%%

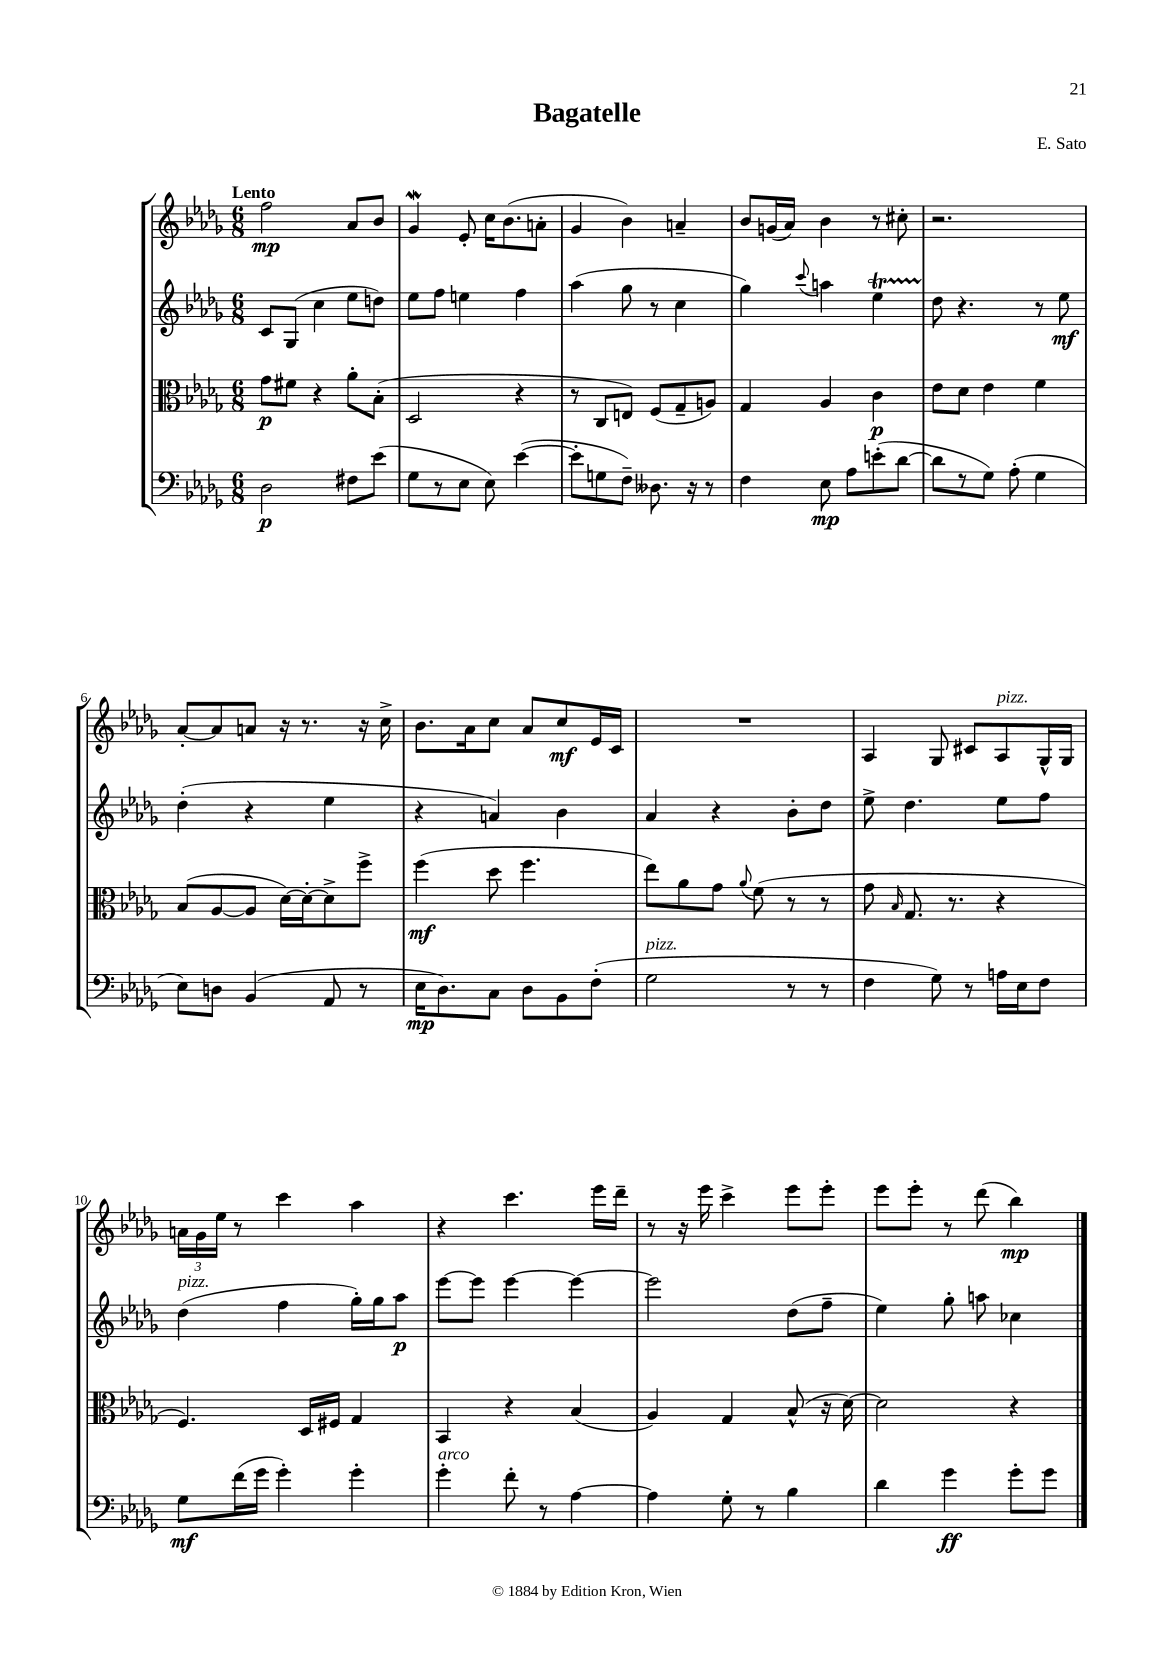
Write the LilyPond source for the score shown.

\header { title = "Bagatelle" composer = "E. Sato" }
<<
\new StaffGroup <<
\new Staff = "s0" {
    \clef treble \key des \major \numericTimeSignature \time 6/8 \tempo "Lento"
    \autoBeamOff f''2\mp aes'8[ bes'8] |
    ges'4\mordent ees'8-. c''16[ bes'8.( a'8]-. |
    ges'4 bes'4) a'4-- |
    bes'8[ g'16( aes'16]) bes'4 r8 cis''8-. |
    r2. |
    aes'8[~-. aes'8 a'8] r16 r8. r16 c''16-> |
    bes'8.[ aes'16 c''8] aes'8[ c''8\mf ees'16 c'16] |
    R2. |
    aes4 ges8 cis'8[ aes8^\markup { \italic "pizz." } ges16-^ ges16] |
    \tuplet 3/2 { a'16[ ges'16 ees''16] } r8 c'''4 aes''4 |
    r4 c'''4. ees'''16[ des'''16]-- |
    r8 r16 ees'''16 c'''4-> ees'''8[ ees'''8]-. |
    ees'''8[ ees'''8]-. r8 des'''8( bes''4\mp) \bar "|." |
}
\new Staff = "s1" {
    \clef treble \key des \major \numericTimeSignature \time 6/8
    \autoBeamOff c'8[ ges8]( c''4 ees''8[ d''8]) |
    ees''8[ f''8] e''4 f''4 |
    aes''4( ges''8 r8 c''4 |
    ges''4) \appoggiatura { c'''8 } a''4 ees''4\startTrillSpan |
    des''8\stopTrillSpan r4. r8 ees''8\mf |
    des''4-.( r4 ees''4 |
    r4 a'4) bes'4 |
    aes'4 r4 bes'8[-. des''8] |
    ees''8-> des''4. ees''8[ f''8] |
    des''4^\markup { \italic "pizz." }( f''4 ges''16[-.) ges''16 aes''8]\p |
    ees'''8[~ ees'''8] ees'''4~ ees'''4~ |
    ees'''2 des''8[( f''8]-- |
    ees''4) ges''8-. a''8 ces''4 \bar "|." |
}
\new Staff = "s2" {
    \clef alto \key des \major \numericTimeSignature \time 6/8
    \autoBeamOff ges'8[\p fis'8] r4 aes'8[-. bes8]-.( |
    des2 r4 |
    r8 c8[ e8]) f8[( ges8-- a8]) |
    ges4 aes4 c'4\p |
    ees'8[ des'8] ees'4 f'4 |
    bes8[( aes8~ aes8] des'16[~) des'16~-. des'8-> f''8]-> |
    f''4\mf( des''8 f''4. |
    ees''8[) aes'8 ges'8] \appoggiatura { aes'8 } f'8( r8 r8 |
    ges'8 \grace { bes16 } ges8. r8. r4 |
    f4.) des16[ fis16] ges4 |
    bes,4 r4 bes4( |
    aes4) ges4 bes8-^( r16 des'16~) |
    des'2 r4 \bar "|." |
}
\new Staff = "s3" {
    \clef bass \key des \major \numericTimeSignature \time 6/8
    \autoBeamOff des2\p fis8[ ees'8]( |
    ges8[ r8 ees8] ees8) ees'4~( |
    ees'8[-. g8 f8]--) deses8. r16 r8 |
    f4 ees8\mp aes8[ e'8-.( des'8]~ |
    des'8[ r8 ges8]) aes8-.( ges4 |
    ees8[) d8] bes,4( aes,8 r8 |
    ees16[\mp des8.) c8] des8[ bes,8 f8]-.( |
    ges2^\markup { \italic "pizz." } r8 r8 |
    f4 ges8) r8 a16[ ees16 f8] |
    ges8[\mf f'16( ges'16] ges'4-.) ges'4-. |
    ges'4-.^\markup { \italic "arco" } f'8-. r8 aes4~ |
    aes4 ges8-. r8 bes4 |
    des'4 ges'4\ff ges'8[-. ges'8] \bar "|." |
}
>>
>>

%%

Task brief: Which lines in the material above contain the string "appoggiatura", with case counting? Pull out each of those lines and copy it in full.

Answer to the task:
    ges''4) \appoggiatura { c'''8 } a''4 ees''4\startTrillSpan |
    ees''8[) aes'8 ges'8] \appoggiatura { aes'8 } f'8( r8 r8 |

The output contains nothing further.